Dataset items

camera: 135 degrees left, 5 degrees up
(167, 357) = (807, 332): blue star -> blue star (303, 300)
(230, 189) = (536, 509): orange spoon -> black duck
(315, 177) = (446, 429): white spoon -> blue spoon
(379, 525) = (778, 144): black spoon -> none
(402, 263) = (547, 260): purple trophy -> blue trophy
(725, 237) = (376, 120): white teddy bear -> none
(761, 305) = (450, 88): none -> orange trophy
--
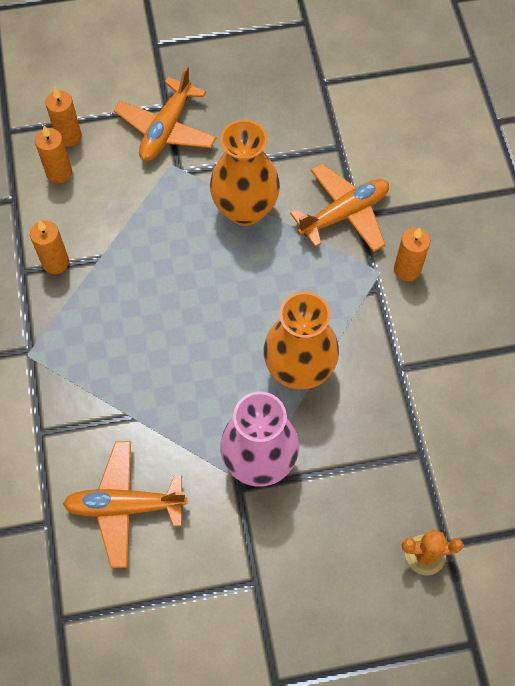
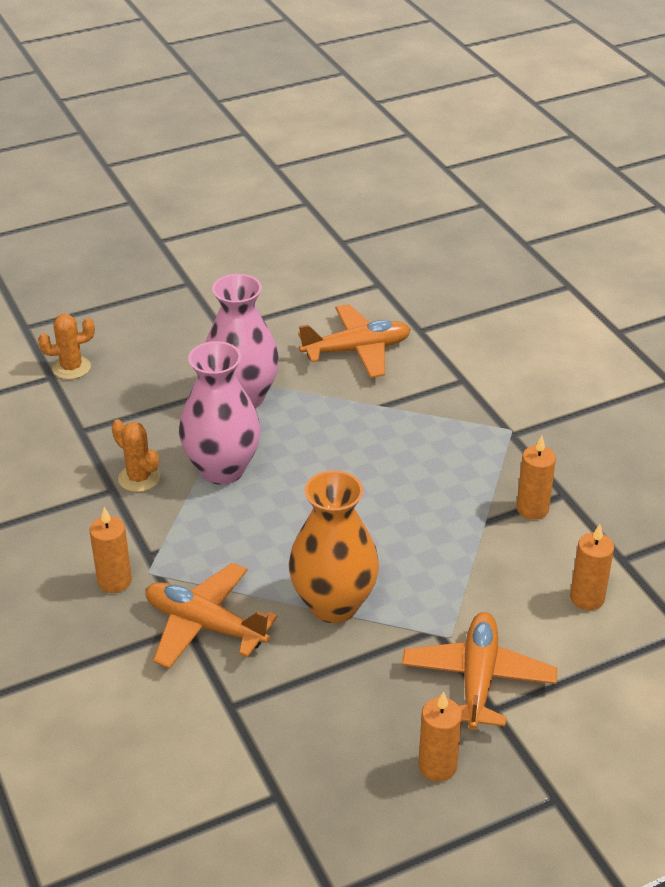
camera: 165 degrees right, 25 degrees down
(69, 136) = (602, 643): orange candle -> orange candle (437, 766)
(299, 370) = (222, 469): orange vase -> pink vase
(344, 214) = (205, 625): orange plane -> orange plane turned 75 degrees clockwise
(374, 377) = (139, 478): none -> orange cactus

- DIRECTIONS FOR THIS TASK:
Print, without alteration, only the lines above between the one holding "(725, 237) = (376, 120): white" and the one holding "(761, 305) = (450, 88): none -> orange trophy", inclusive.

- FINISHED TASK:
(725, 237) = (376, 120): white teddy bear -> none
(761, 305) = (450, 88): none -> orange trophy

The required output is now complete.